PROBLEM DESCRIPTION | Please copy out every line of text in the records below word for word, leaving the pictures out of your answer.
━━━ RECORDS FOR THE EXERCISE ━━━
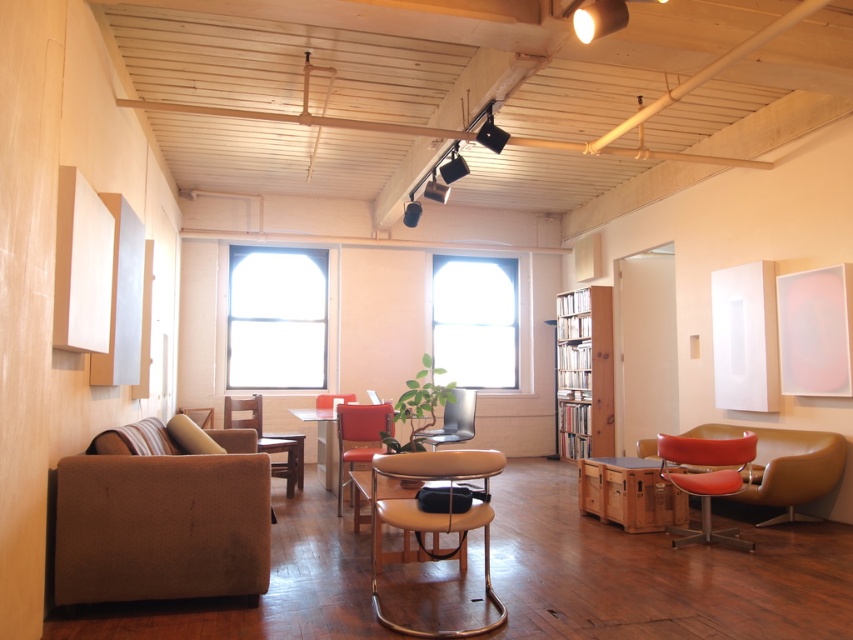
You are planning to place a new coffee table in the living room. The coffee table you have is 1.2 meters wide. Considering the space between the matte orange swivel chair at lower right and the brown leather armchair at center, can the coffee table fit there?

The matte orange swivel chair at lower right is smaller than the brown leather armchair at center, but the distance between them isn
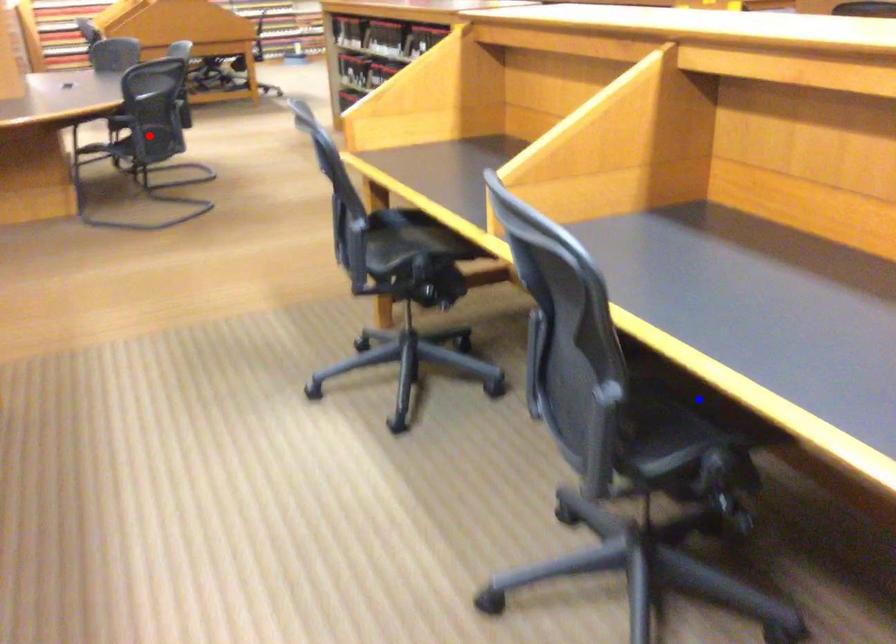
Question: Two points are marked on the image. Which point is closer to the camera?

Choices:
 (A) Blue point is closer.
 (B) Red point is closer.

Answer: (A)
━━━
RESULT OF THIS EXERCISE |
You are planning to place a new coffee table in the living room. The coffee table you have is 1.2 meters wide. Considering the space between the matte orange swivel chair at lower right and the brown leather armchair at center, can the coffee table fit there?

The matte orange swivel chair at lower right is smaller than the brown leather armchair at center, but the distance between them isn
Question: Two points are marked on the image. Which point is closer to the camera?

Choices:
 (A) Blue point is closer.
 (B) Red point is closer.

Answer: (A)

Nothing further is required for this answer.